### [TASK DESCRIPTION]
What is needed is an exact copy of every entry below, with the pictures left out.

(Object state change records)
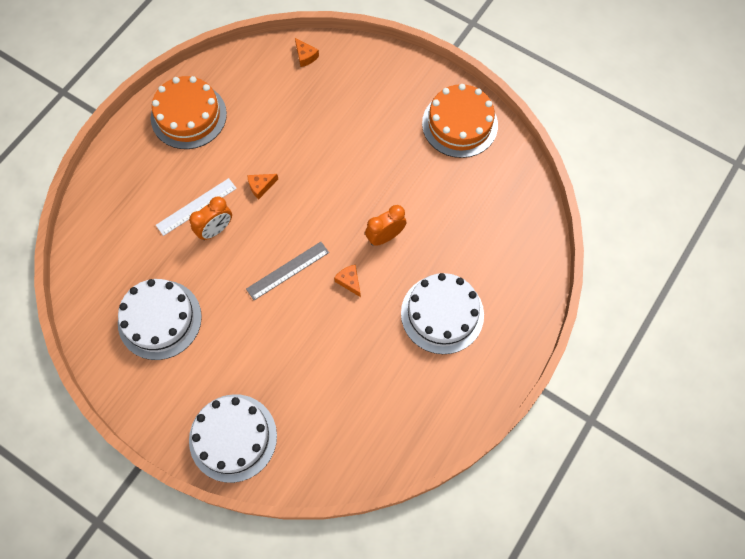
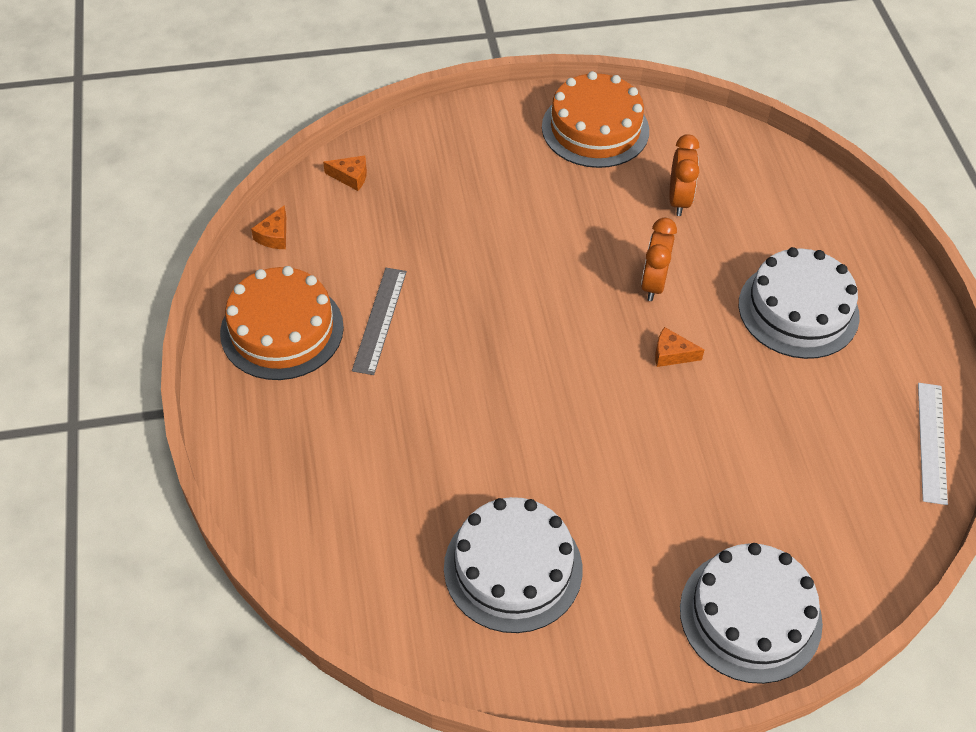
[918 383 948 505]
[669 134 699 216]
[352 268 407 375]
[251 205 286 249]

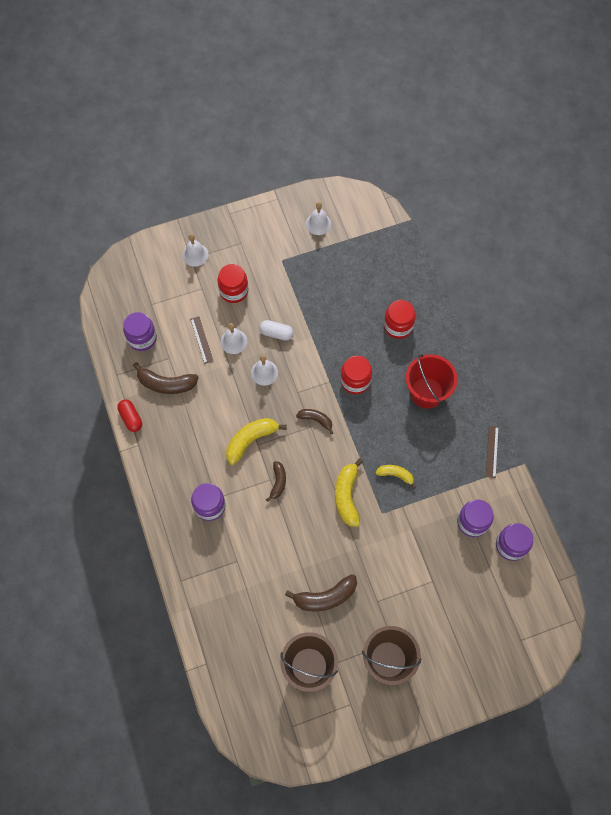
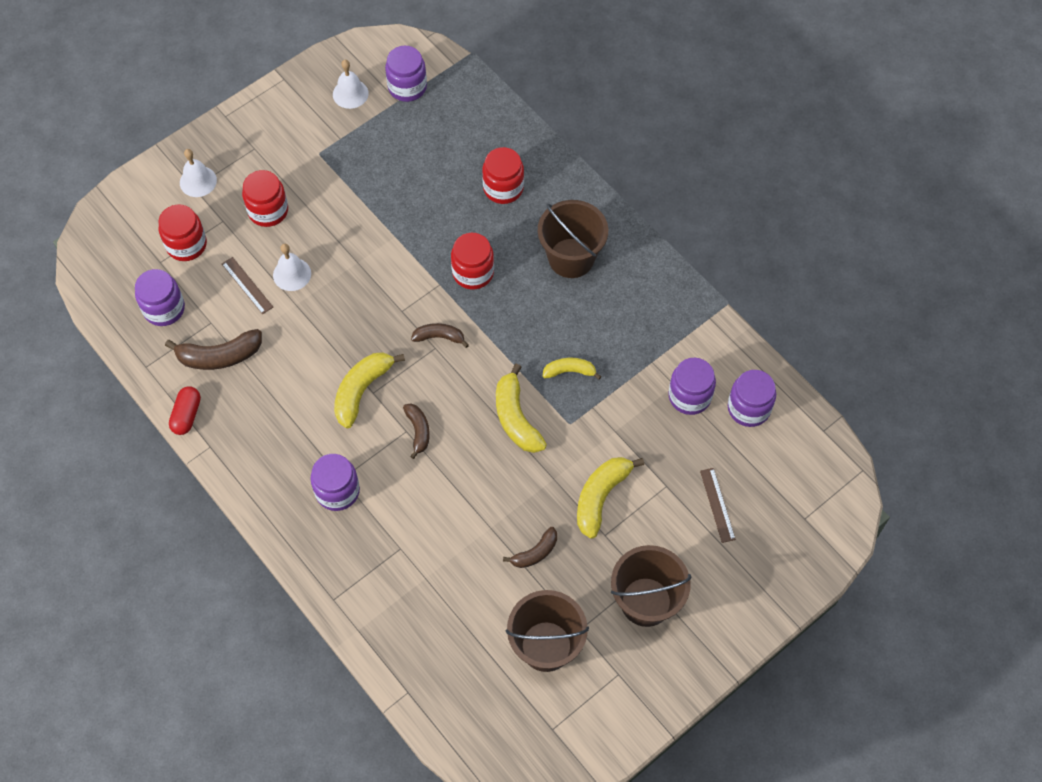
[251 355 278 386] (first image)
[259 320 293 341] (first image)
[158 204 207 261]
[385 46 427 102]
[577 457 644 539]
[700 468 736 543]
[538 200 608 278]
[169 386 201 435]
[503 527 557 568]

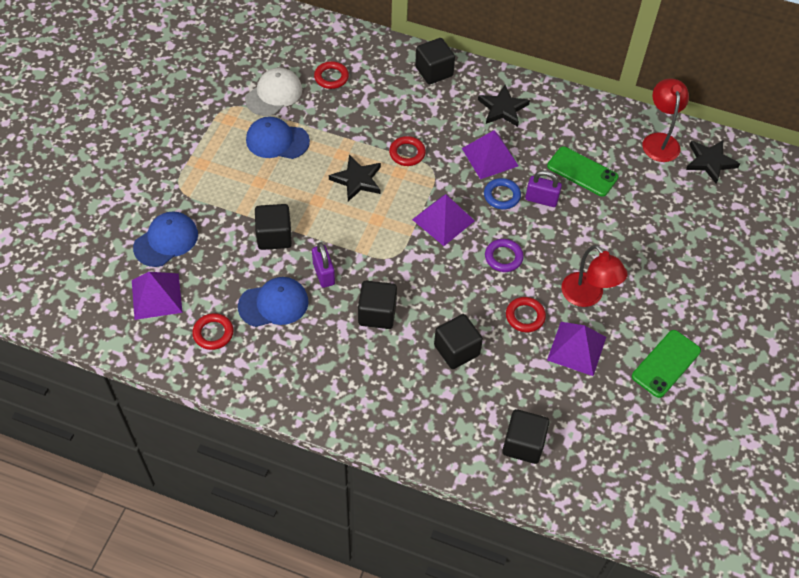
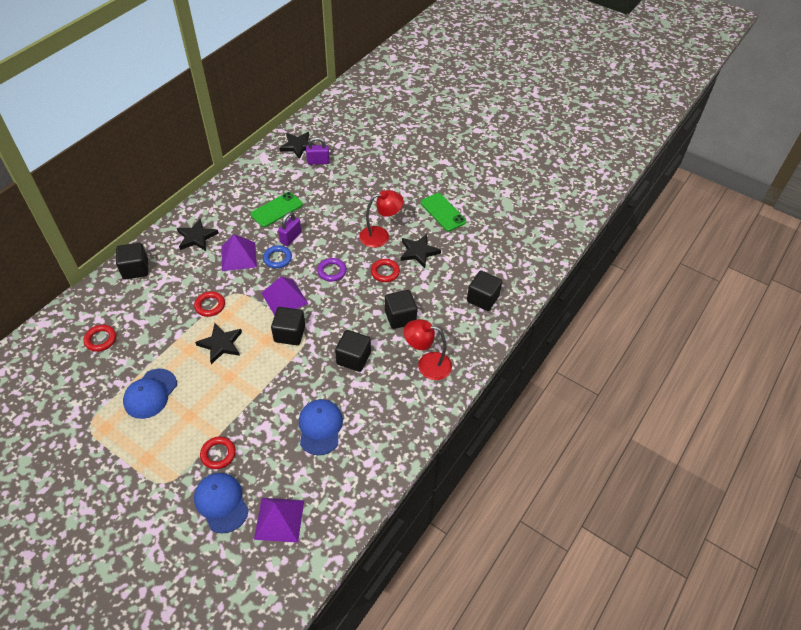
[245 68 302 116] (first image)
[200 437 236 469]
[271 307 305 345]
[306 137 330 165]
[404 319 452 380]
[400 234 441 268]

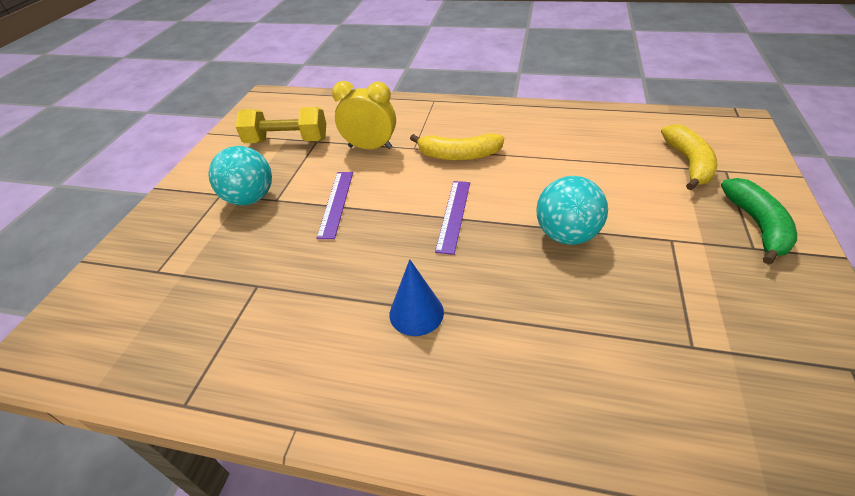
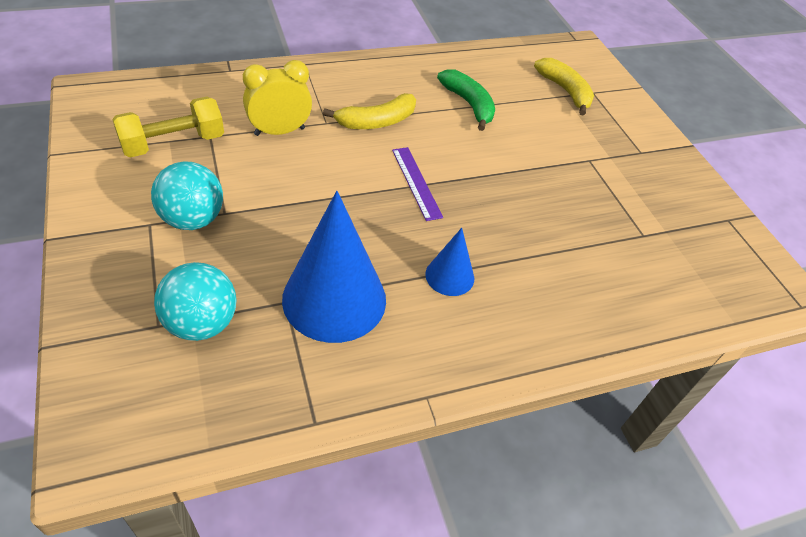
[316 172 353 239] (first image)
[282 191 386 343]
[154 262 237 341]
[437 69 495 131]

### [RESPONSE BOX]
[918 383 948 505]
[669 134 699 216]
[352 268 407 375]
[251 205 286 249]

[251 355 278 386] (first image)
[259 320 293 341] (first image)
[158 204 207 261]
[385 46 427 102]
[577 457 644 539]
[700 468 736 543]
[538 200 608 278]
[169 386 201 435]
[503 527 557 568]

[245 68 302 116] (first image)
[200 437 236 469]
[271 307 305 345]
[306 137 330 165]
[404 319 452 380]
[400 234 441 268]

[316 172 353 239] (first image)
[282 191 386 343]
[154 262 237 341]
[437 69 495 131]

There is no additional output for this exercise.